= Aim of the exercise =
Transcribe the listing that follows in full, exactly, and drop its images.
START Supplied records
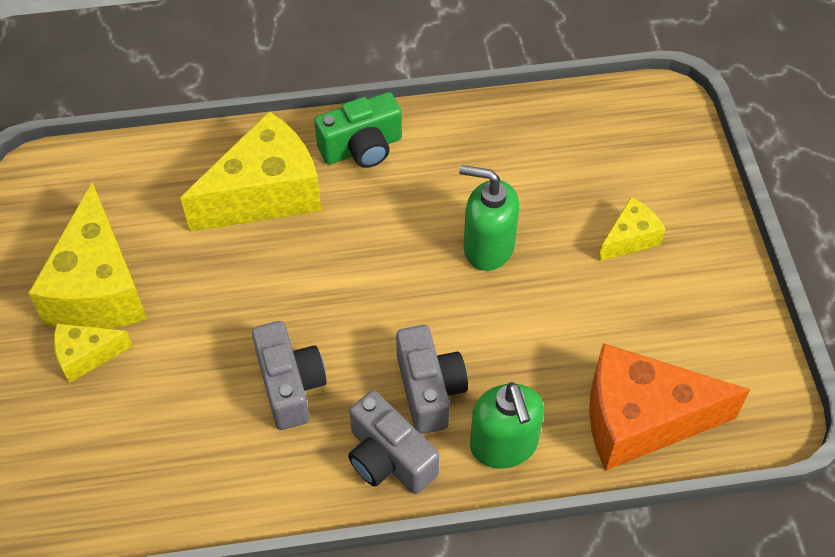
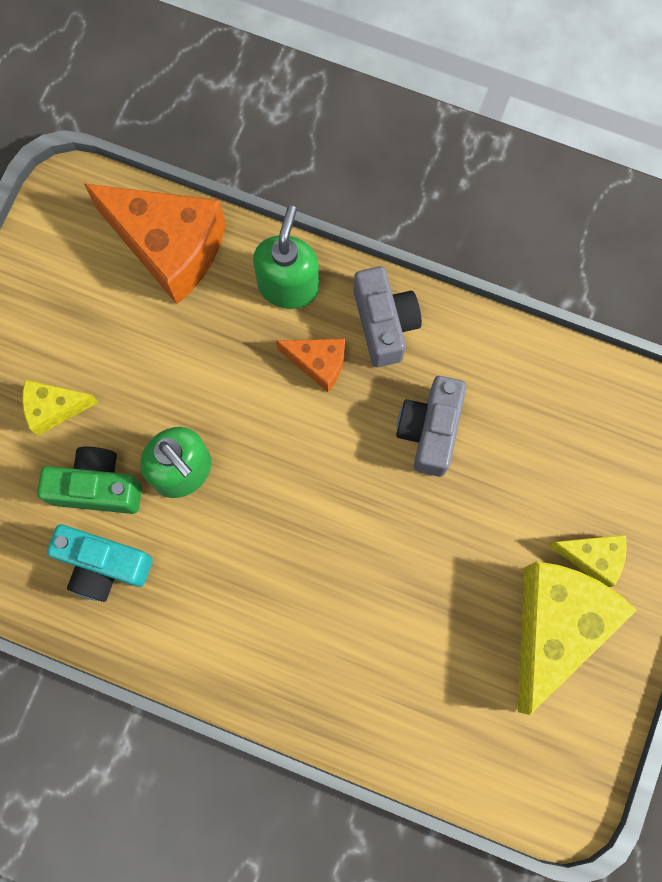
camera: 150 degrees left, 20 degrees up
(265, 194) = (351, 649): yellow cheese -> none
(362, 148) = (229, 652): green camera -> green camera (97, 487)
(429, 390) = (318, 363): grey camera -> orange cheese
(500, 155) = (103, 565): none -> turquoise camera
END Supplied records
= Answer to this exercise =
camera: 150 degrees left, 20 degrees up
(265, 194) = (351, 649): yellow cheese -> none
(362, 148) = (229, 652): green camera -> green camera (97, 487)
(429, 390) = (318, 363): grey camera -> orange cheese
(500, 155) = (103, 565): none -> turquoise camera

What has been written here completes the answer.